• [Information shown]:
◆ ◆ ◆

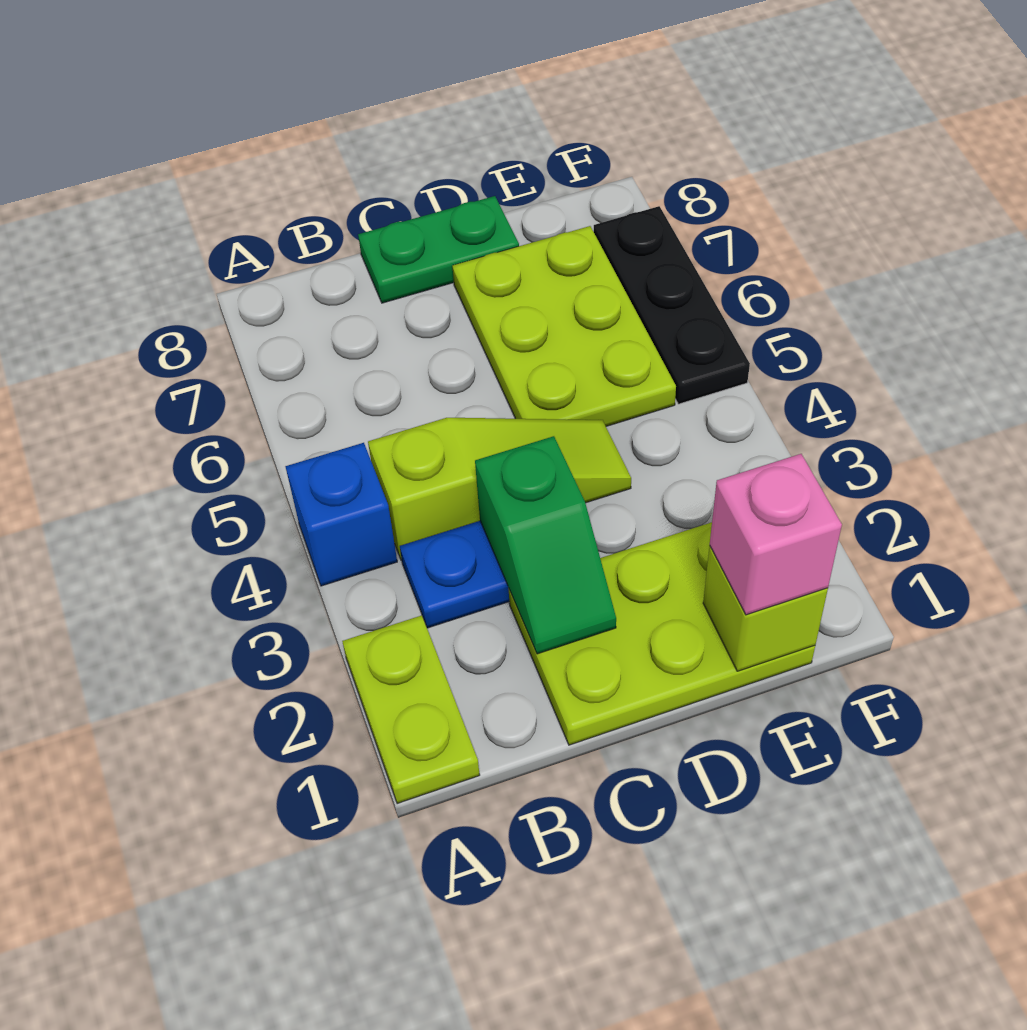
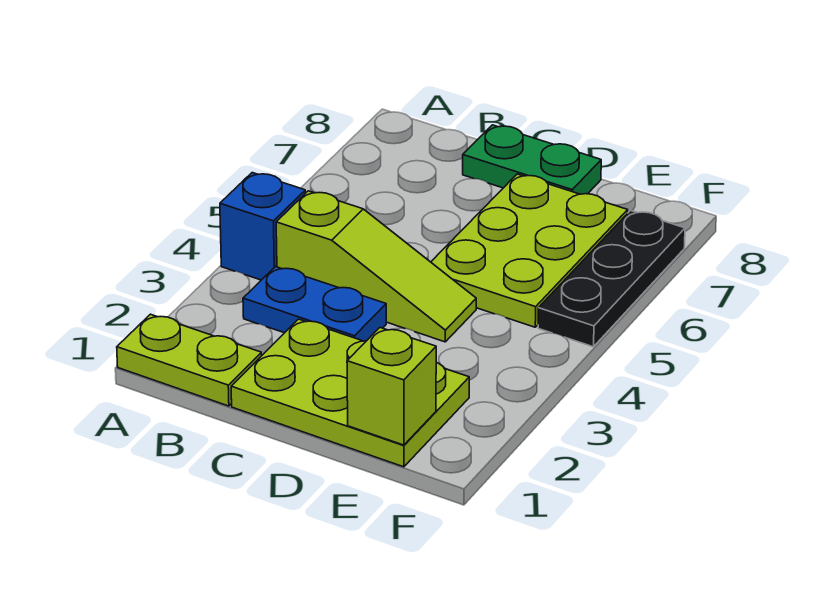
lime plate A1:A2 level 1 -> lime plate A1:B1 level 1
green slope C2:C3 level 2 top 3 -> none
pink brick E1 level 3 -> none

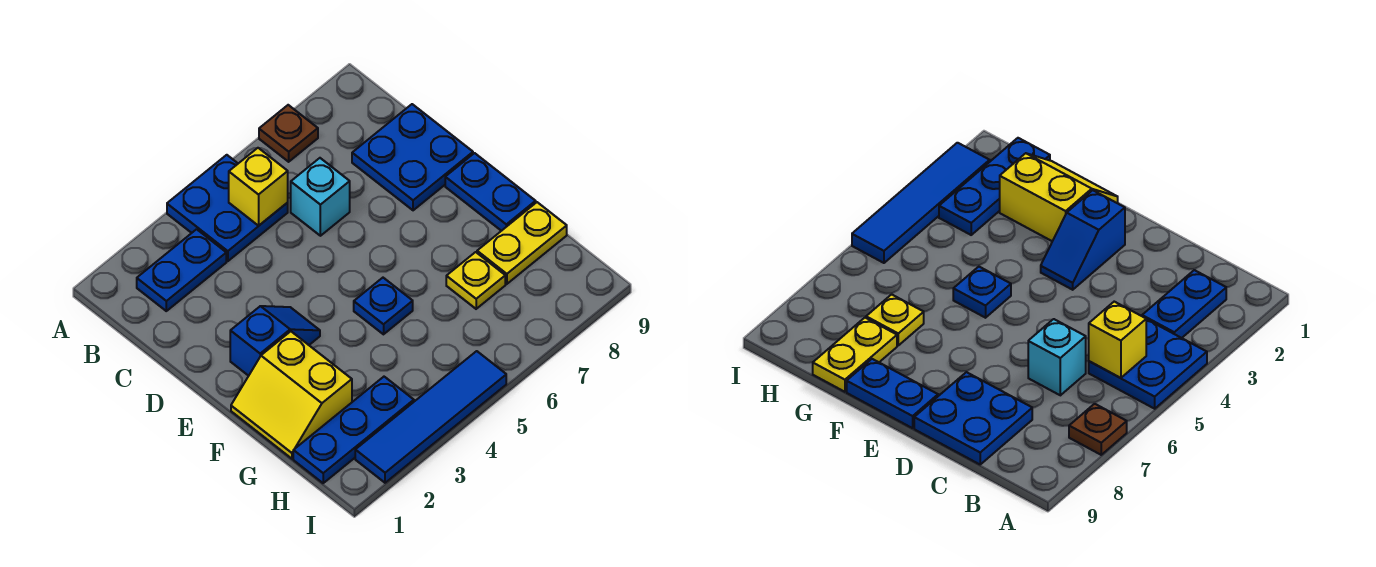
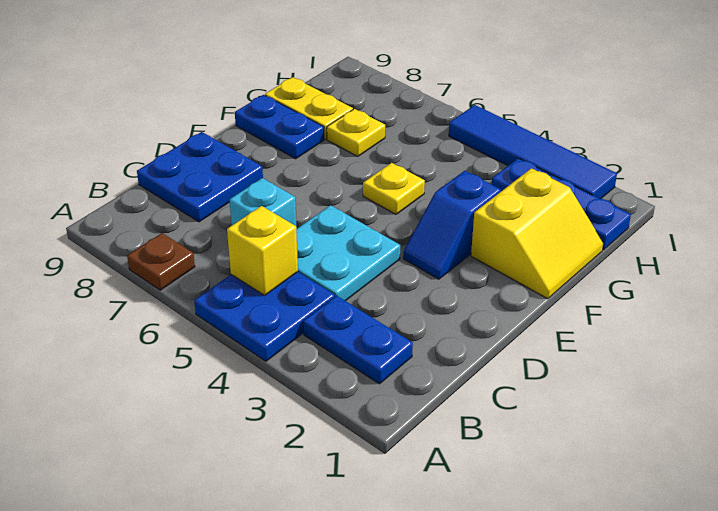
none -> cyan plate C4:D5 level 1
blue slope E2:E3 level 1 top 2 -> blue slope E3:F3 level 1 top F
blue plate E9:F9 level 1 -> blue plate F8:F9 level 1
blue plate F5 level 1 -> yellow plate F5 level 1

◆ ◆ ◆

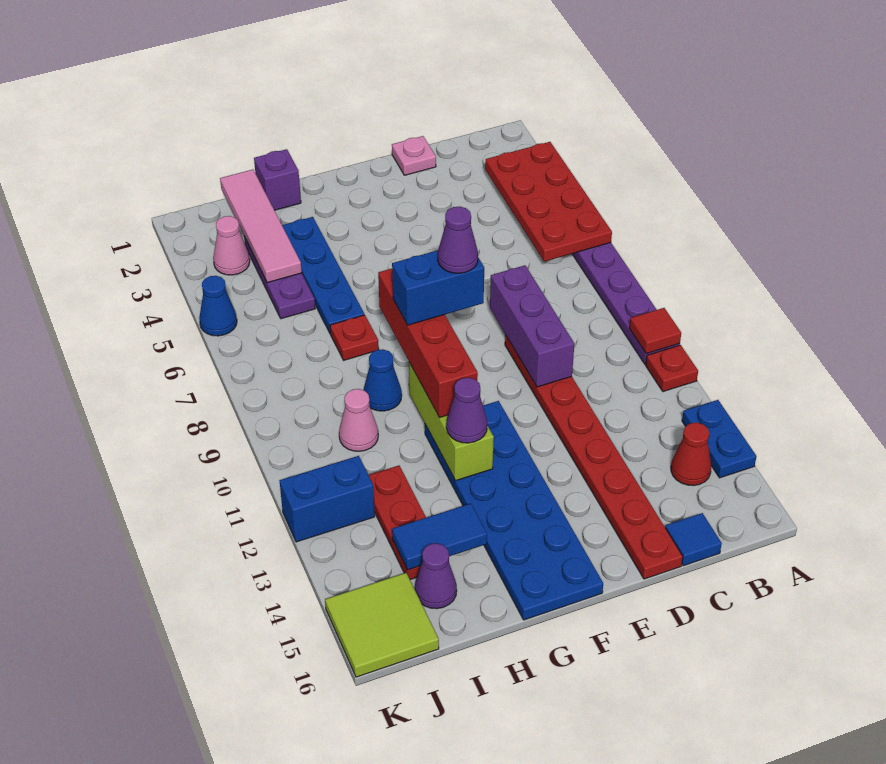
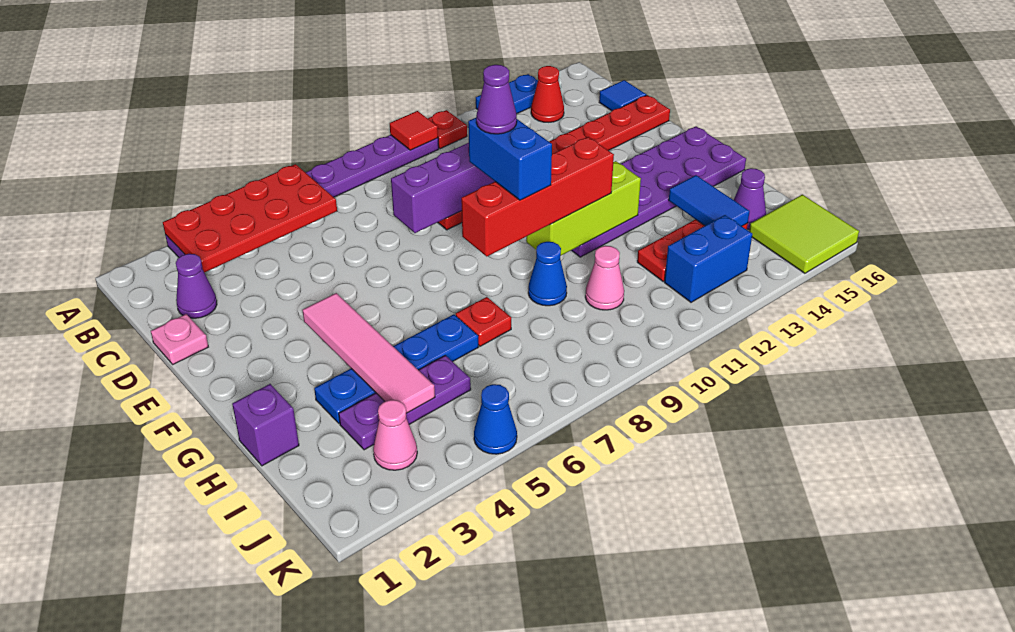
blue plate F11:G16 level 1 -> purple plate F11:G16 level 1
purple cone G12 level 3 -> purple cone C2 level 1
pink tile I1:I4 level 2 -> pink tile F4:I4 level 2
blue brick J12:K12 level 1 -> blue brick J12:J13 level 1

◆ ◆ ◆

• [Task item]: Among the records above, a stretch begins at the line containing "pink tile I1:I4" and ends at the line containing "blue brick J12:K12". Restate that stretch word for word, and nothing else.

• [Final answer]:
pink tile I1:I4 level 2 -> pink tile F4:I4 level 2
blue brick J12:K12 level 1 -> blue brick J12:J13 level 1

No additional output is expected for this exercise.